━━ Data records

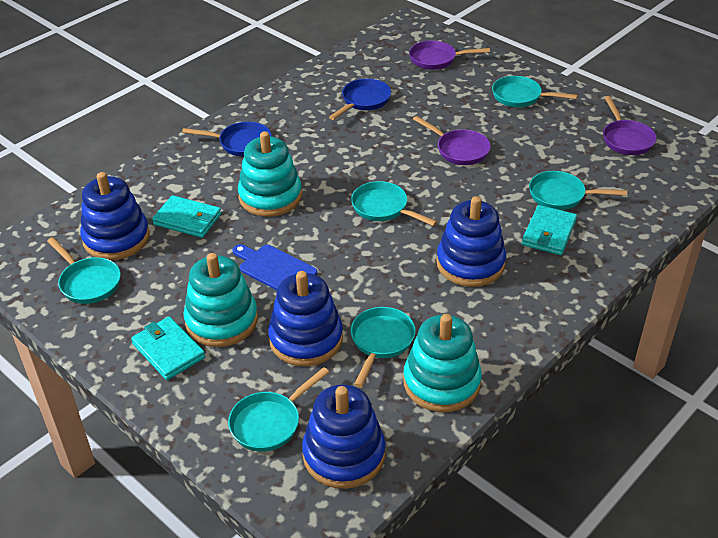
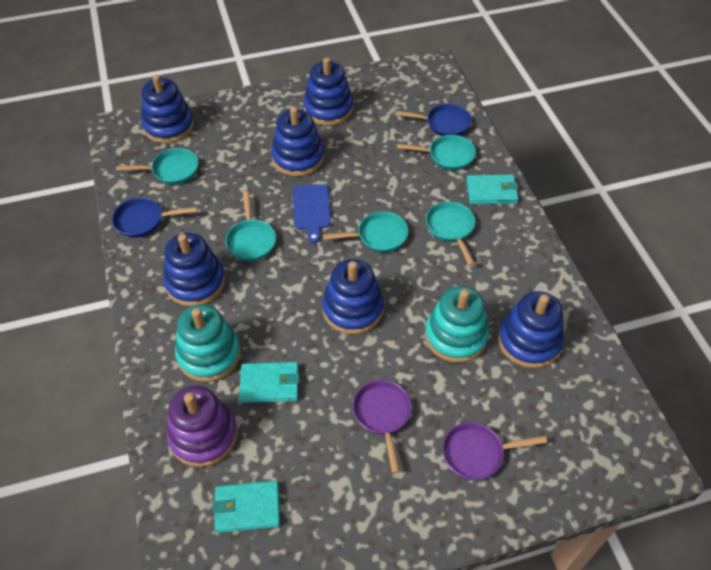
blue stacking toy: 4 -> 6
purple pan: 3 -> 2
purple stacking toy: 0 -> 1
turquoise pan: 6 -> 5
turquoise stacking toy: 3 -> 2

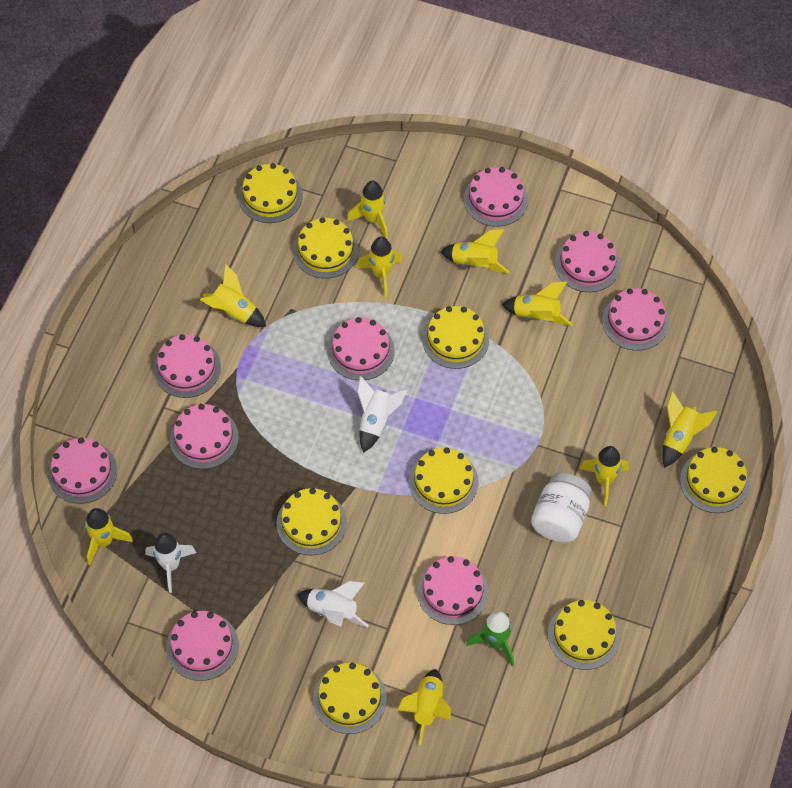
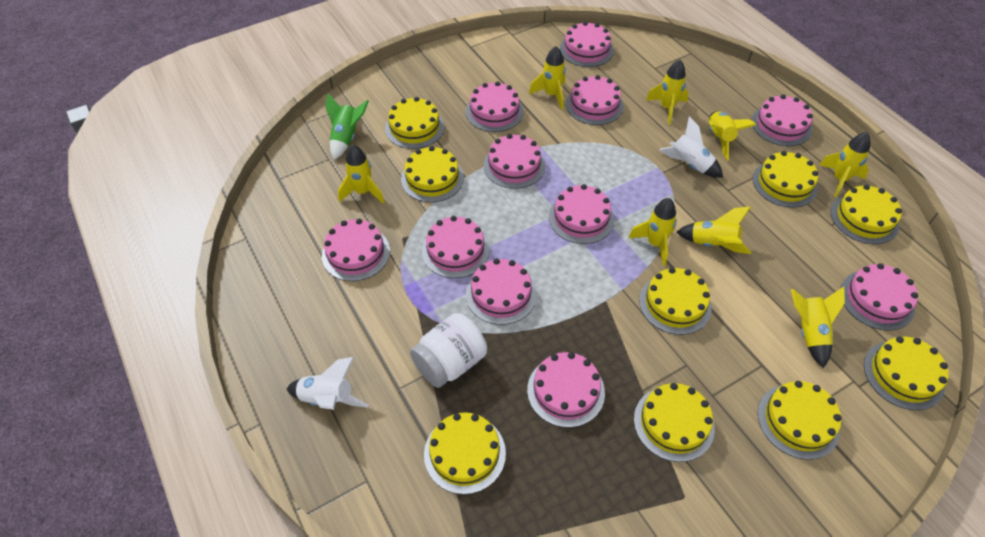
pink cake: 9 -> 11
white rocket: 3 -> 2
yellow cake: 8 -> 9
yellow rocket: 9 -> 8

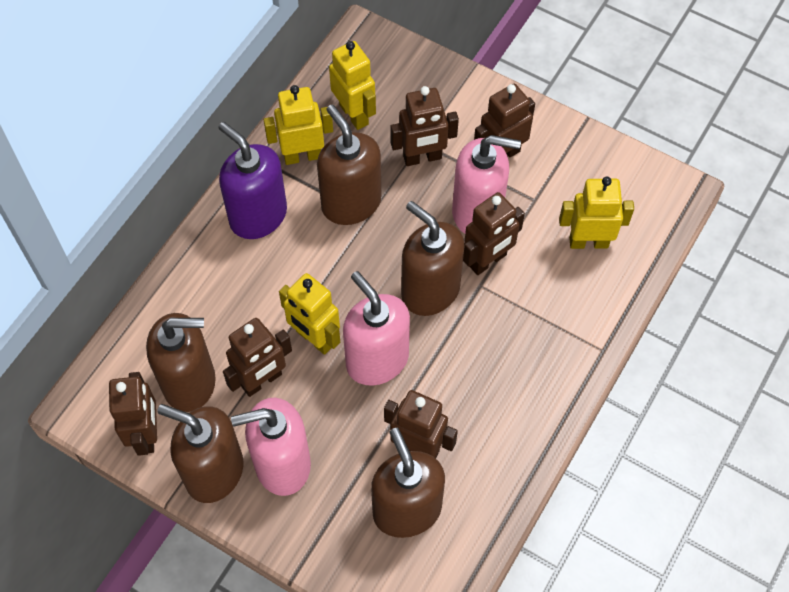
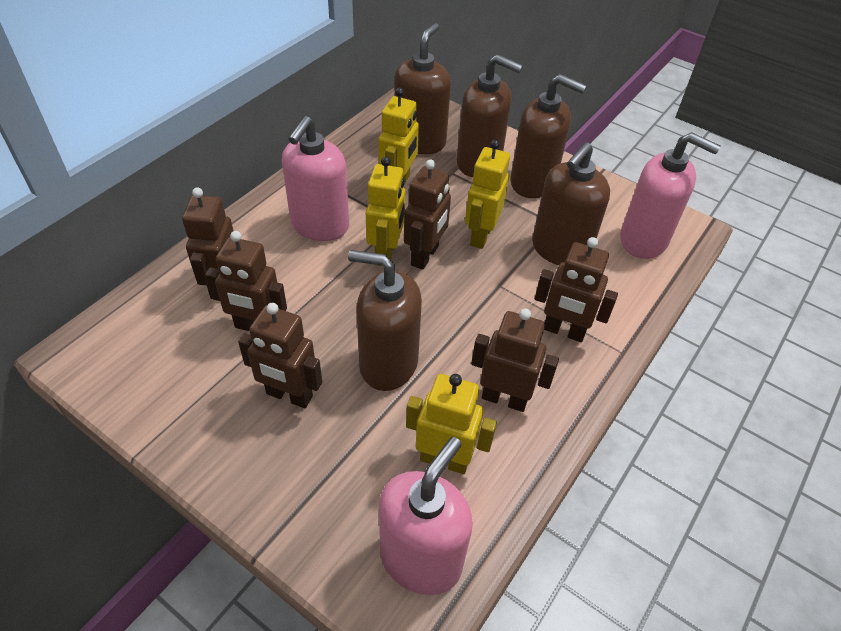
purple soap dispenser: 1 -> 0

━━━━

> Exercise
Apart from the pictures, repeat every entry exactly.

> Result for this task
blue stacking toy: 4 -> 6
purple pan: 3 -> 2
purple stacking toy: 0 -> 1
turquoise pan: 6 -> 5
turquoise stacking toy: 3 -> 2

pink cake: 9 -> 11
white rocket: 3 -> 2
yellow cake: 8 -> 9
yellow rocket: 9 -> 8

purple soap dispenser: 1 -> 0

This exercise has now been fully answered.